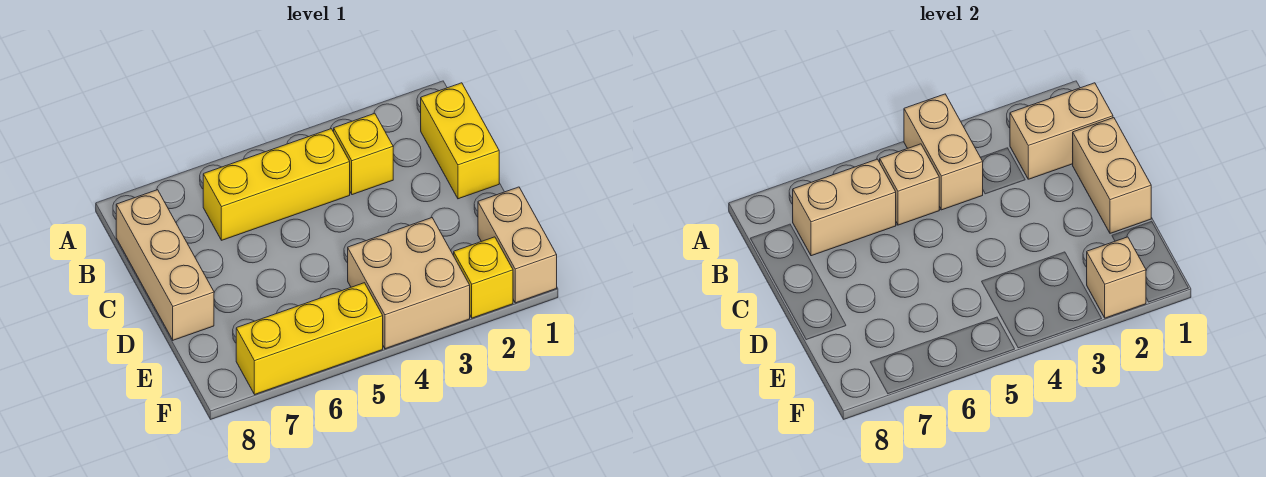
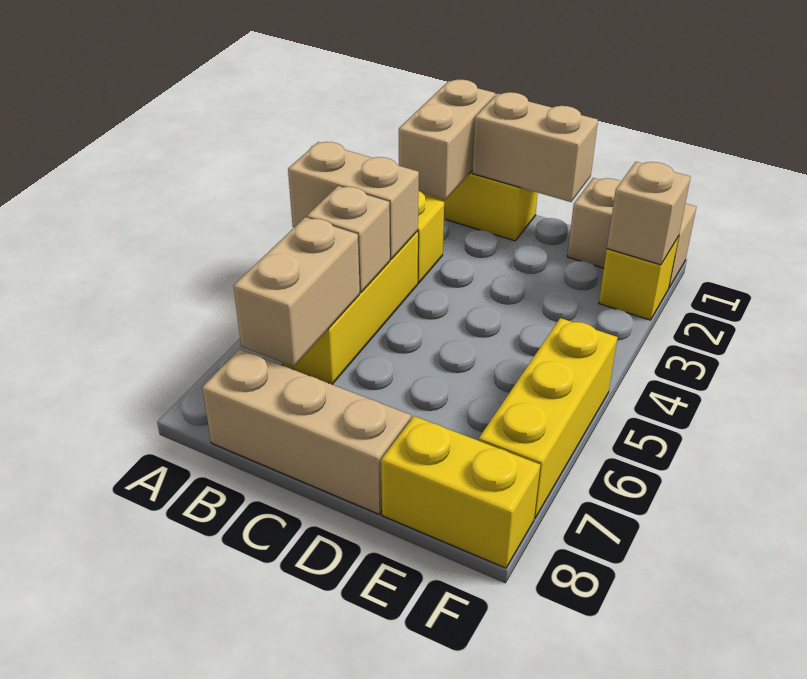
tan brick E3:F4 level 1 -> none
none -> yellow brick E8:F8 level 1

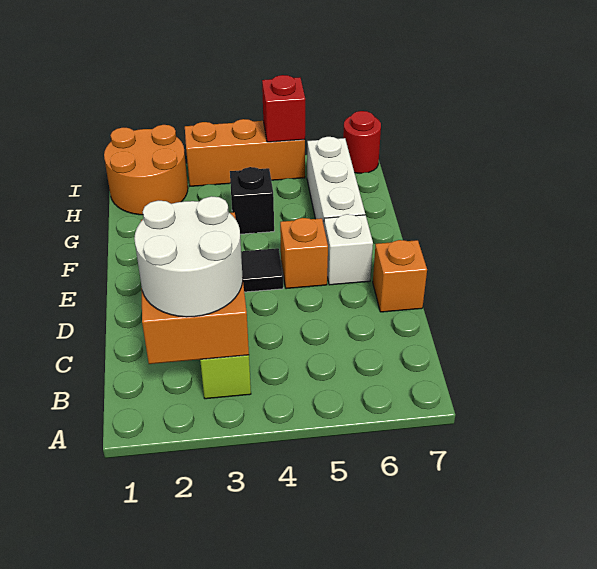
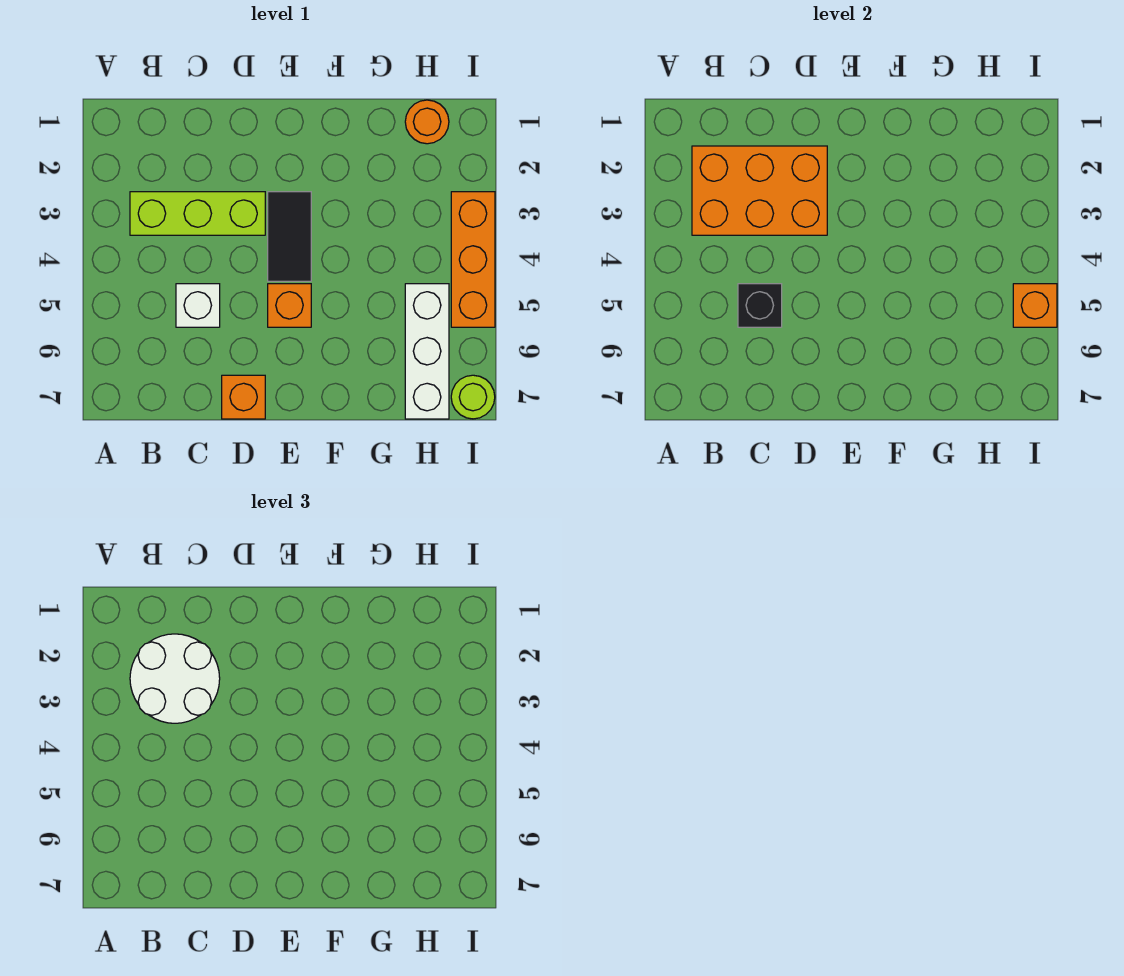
white brick E6 level 1 -> white brick C5 level 1
white brick F6:H6 level 1 -> white brick H5:H7 level 1
black brick G4 level 1 -> black brick C5 level 2
orange round brick H1:I2 level 1 -> orange round brick H1 level 1
red brick I5 level 2 -> orange brick I5 level 2
red round brick I7 level 1 -> lime round brick I7 level 1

===

**Exercise directions**
Any picture in the data is to be skipped, while each line is returned exactly as written.

**Task output**
tan brick E3:F4 level 1 -> none
none -> yellow brick E8:F8 level 1

white brick E6 level 1 -> white brick C5 level 1
white brick F6:H6 level 1 -> white brick H5:H7 level 1
black brick G4 level 1 -> black brick C5 level 2
orange round brick H1:I2 level 1 -> orange round brick H1 level 1
red brick I5 level 2 -> orange brick I5 level 2
red round brick I7 level 1 -> lime round brick I7 level 1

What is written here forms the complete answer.